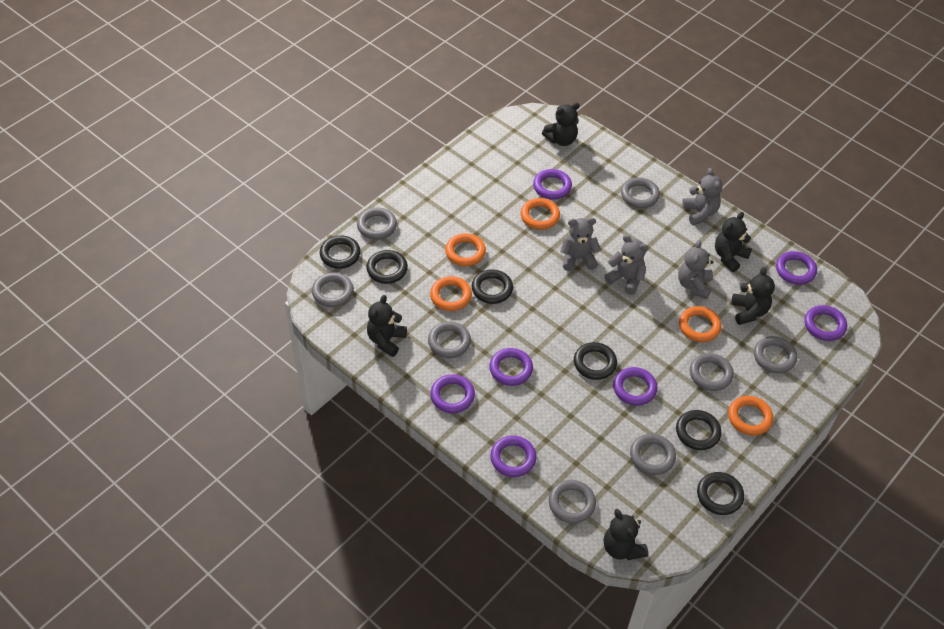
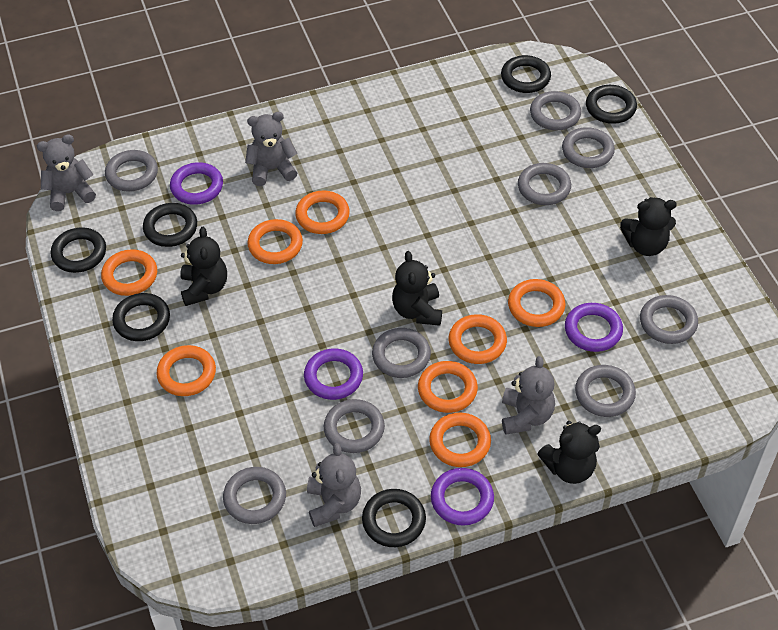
black teddy bear: 5 -> 4
grey ring: 8 -> 9
orange ring: 5 -> 8
purple ring: 7 -> 4

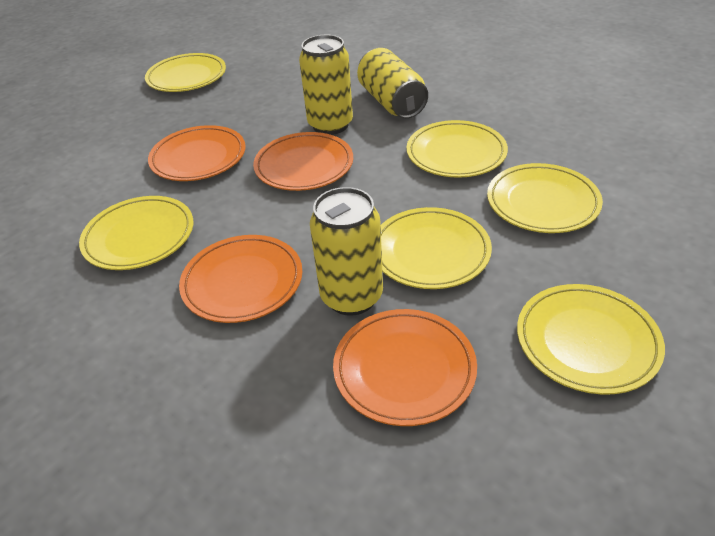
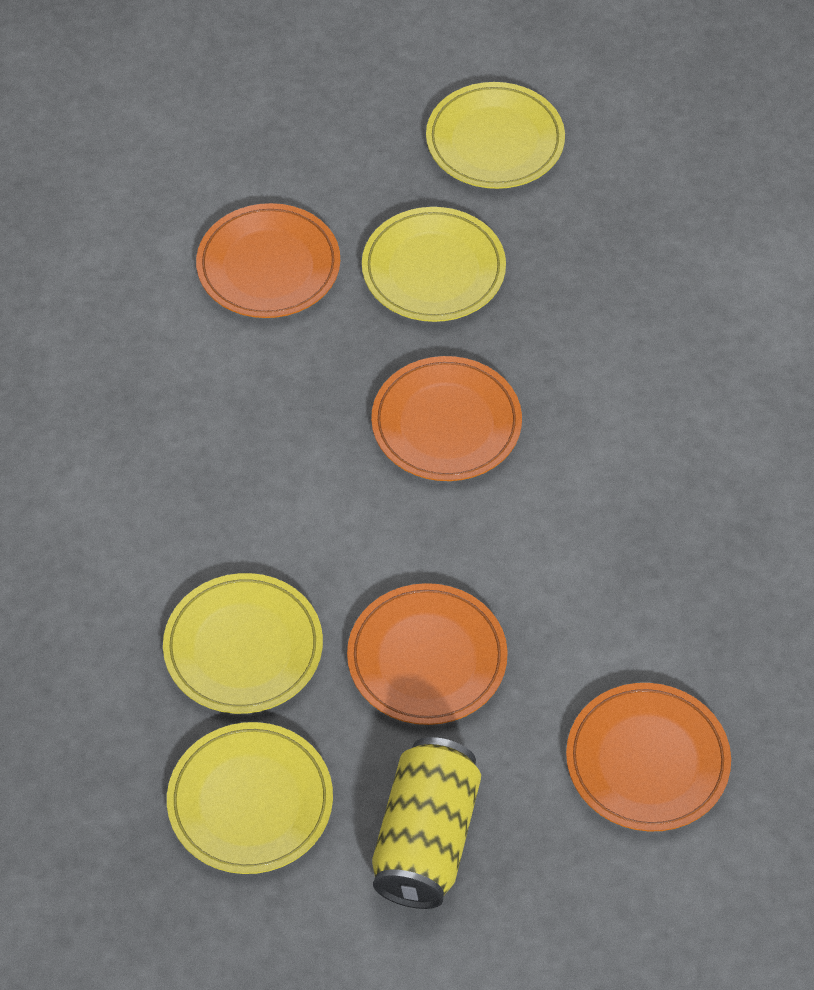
yellow can: 3 -> 1
yellow plate: 6 -> 4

————————

**Task objective**
Return the material in full and unaltered, minus its pictures.

**Solved exercise**
black teddy bear: 5 -> 4
grey ring: 8 -> 9
orange ring: 5 -> 8
purple ring: 7 -> 4

yellow can: 3 -> 1
yellow plate: 6 -> 4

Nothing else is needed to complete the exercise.